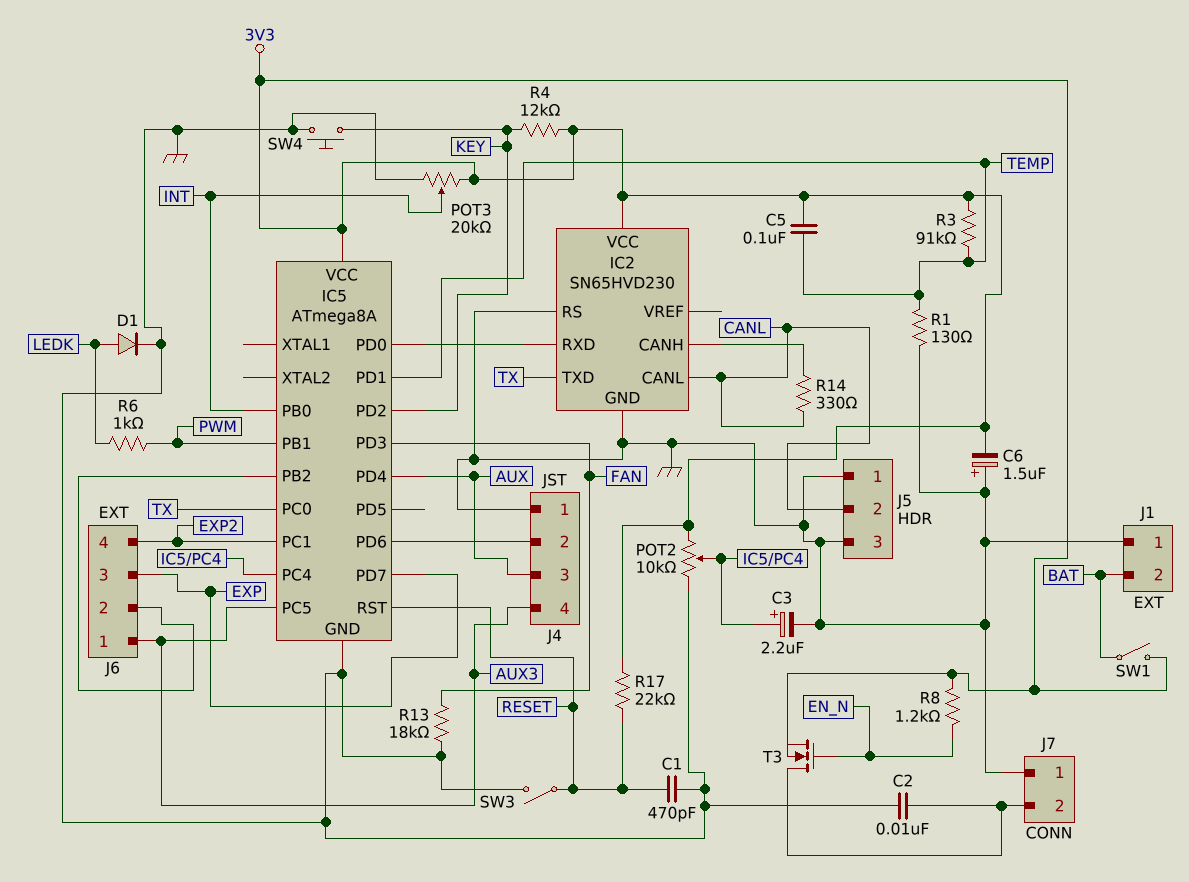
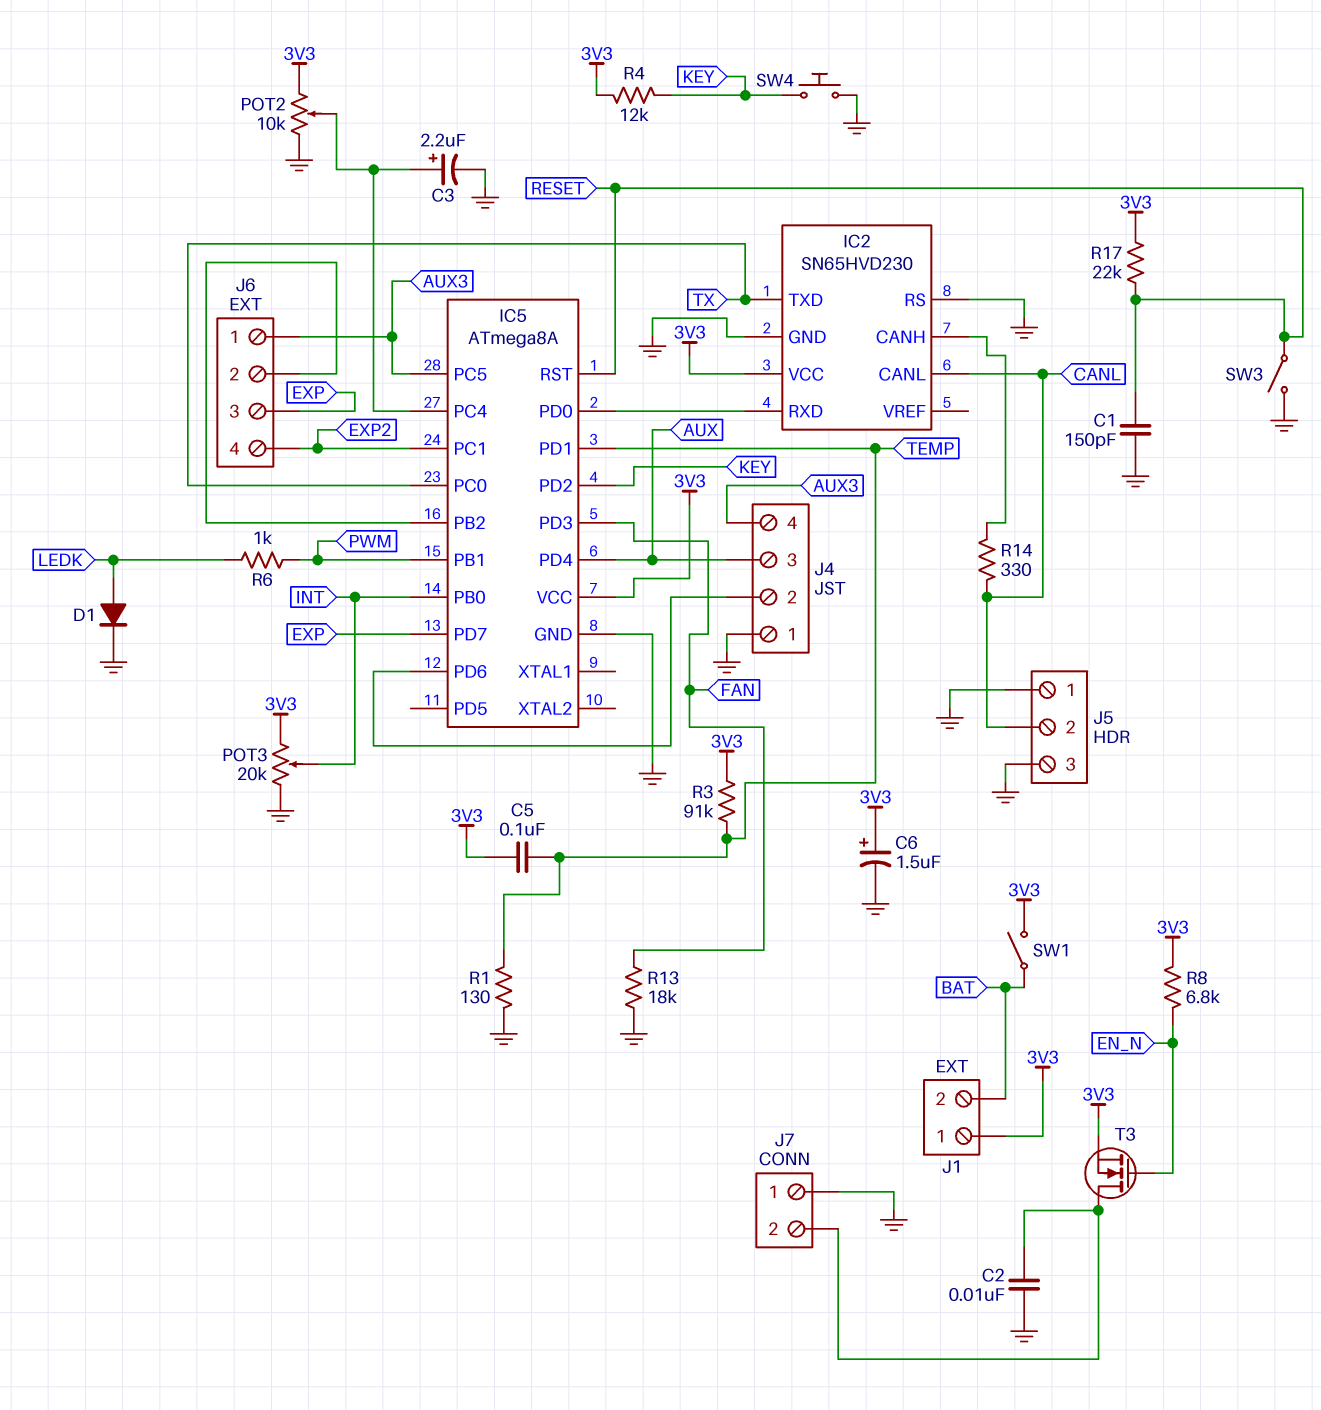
C1: 470pF (GND, RESET) -> 150pF (GND, RESET)
C6: 1.5uF (plus GND, minus 3V3) -> 1.5uF (plus 3V3, minus GND)
J1 pin 1: GND -> 3V3
R8: 1.2k (3V3, EN_N) -> 6.8k (3V3, EN_N)

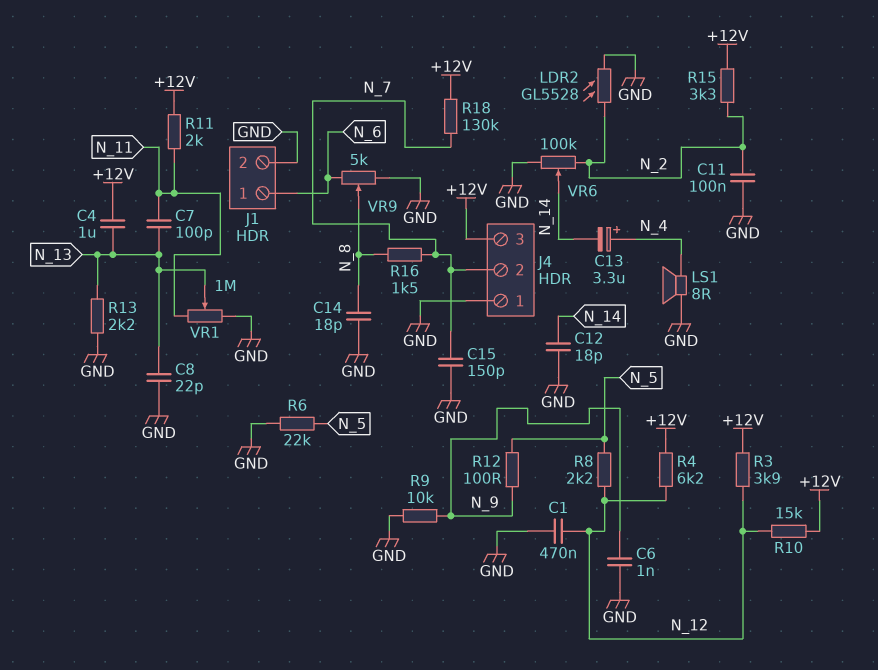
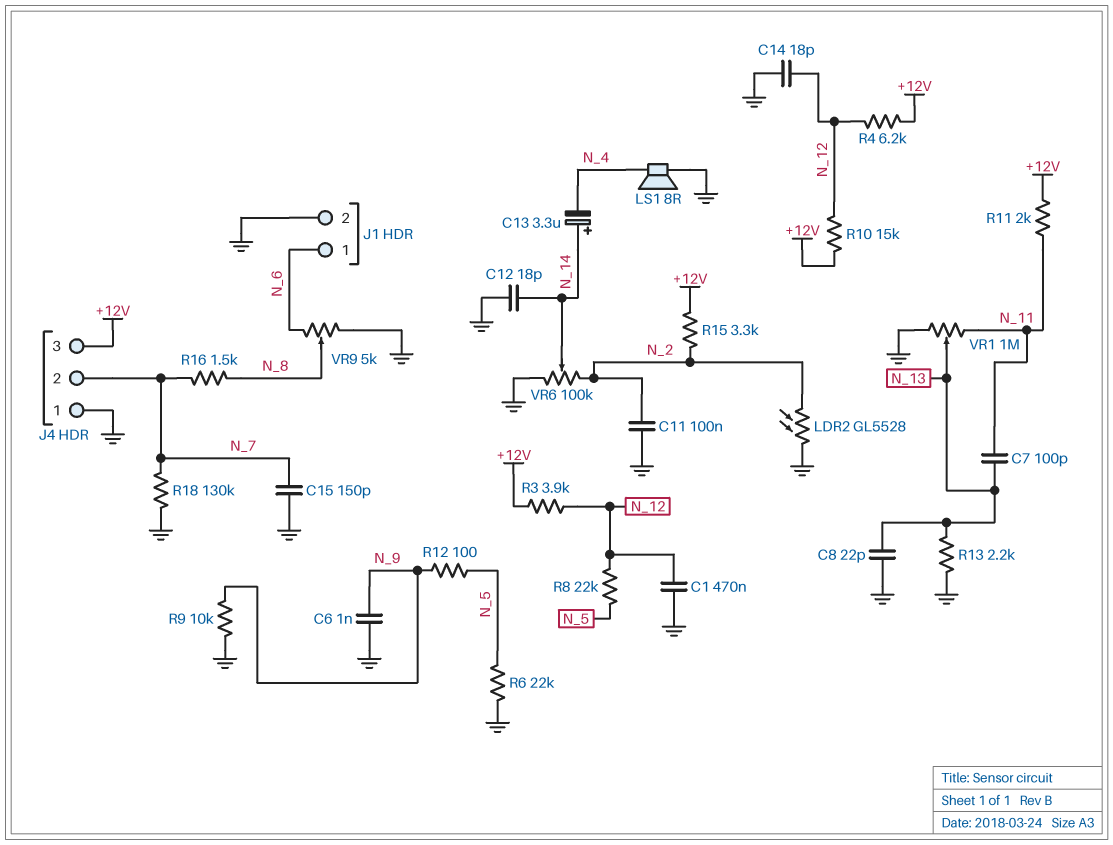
C4: 1uF (+12V, N_13) -> none
C13: 3.3uF (plus N_4, minus N_14) -> 3.3uF (plus N_14, minus N_4)
C14: 18pF (GND, N_8) -> 18pF (GND, N_12)
R8: 2.2k (N_5, N_12) -> 22k (N_5, N_12)
R18: 130k (+12V, N_7) -> 130k (GND, N_7)

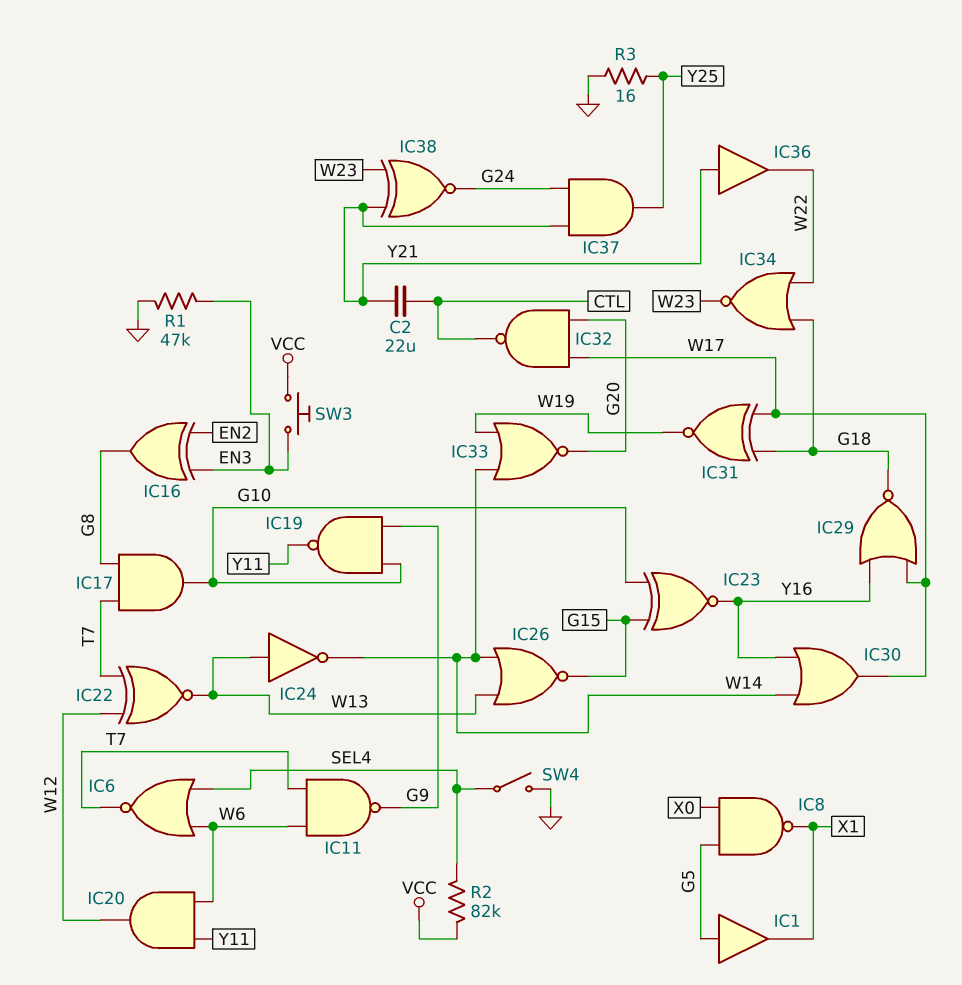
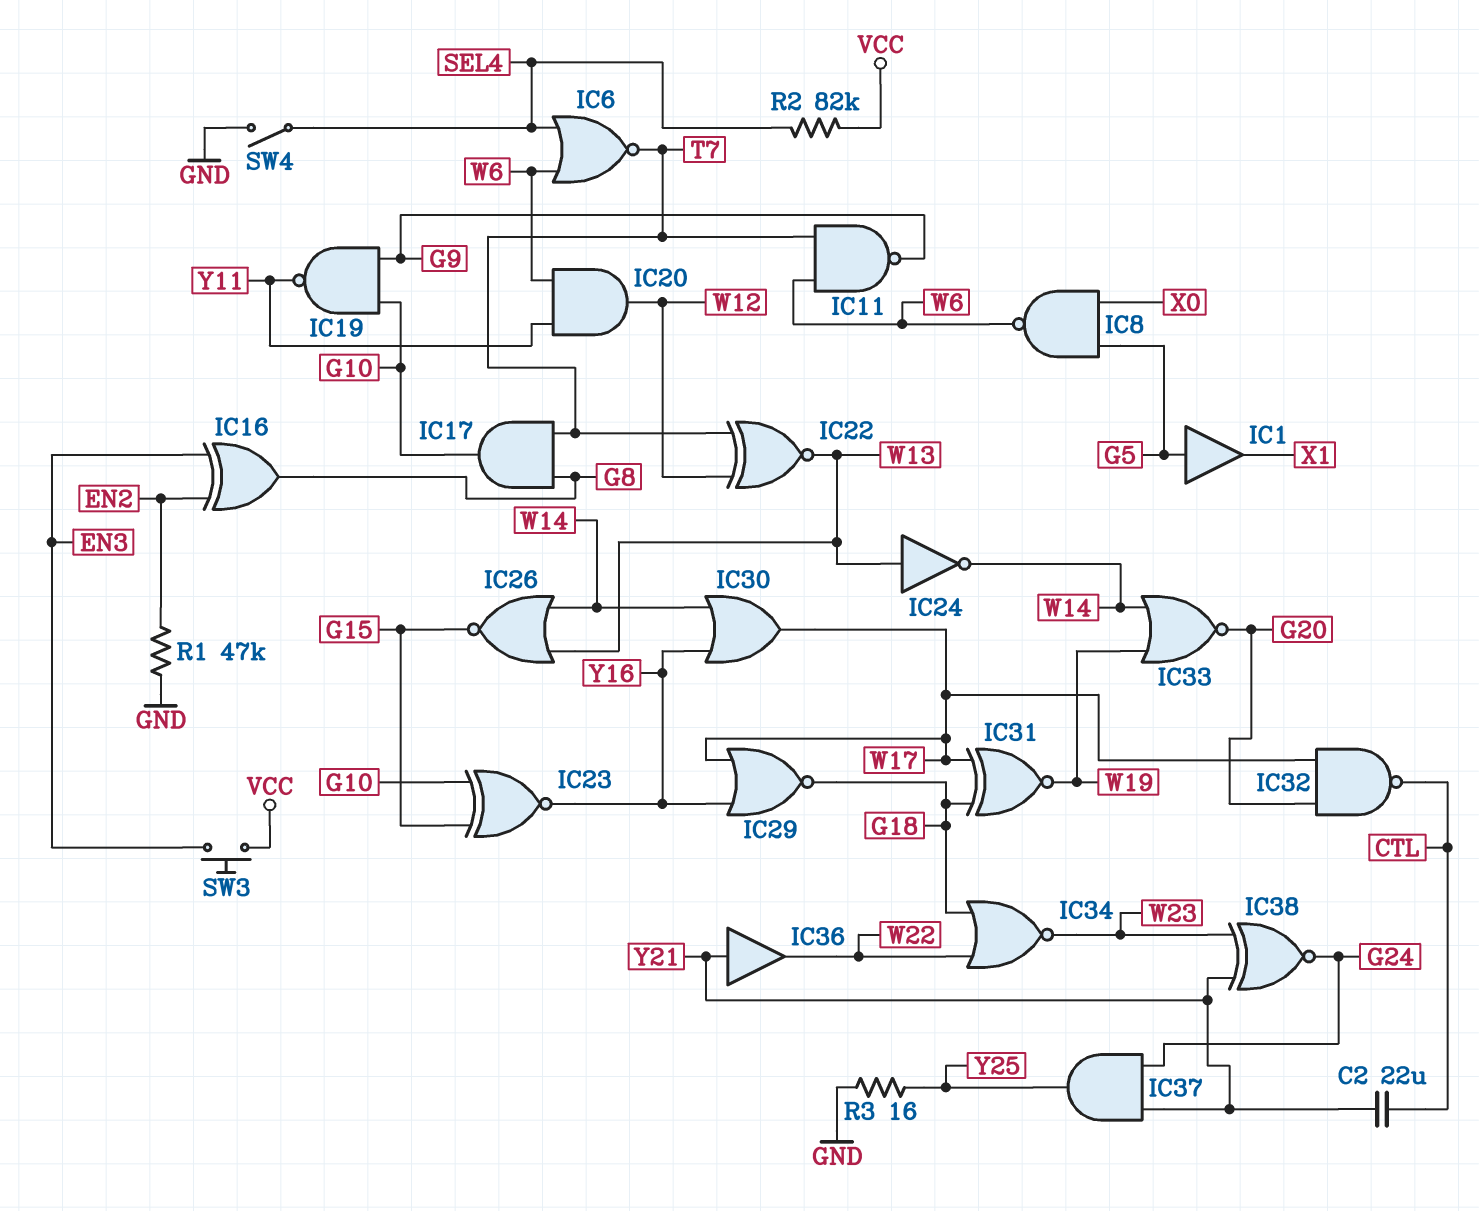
IC8: NAND (in G5, in X0, out X1) -> NAND (in G5, in X0, out W6)
R1: 47k (EN3, GND) -> 47k (EN2, GND)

WHAT THE TASK ASKS: The data must come back word for word, with every picture removed.

RESPONSE:
C1: 470pF (GND, RESET) -> 150pF (GND, RESET)
C6: 1.5uF (plus GND, minus 3V3) -> 1.5uF (plus 3V3, minus GND)
J1 pin 1: GND -> 3V3
R8: 1.2k (3V3, EN_N) -> 6.8k (3V3, EN_N)

C4: 1uF (+12V, N_13) -> none
C13: 3.3uF (plus N_4, minus N_14) -> 3.3uF (plus N_14, minus N_4)
C14: 18pF (GND, N_8) -> 18pF (GND, N_12)
R8: 2.2k (N_5, N_12) -> 22k (N_5, N_12)
R18: 130k (+12V, N_7) -> 130k (GND, N_7)

IC8: NAND (in G5, in X0, out X1) -> NAND (in G5, in X0, out W6)
R1: 47k (EN3, GND) -> 47k (EN2, GND)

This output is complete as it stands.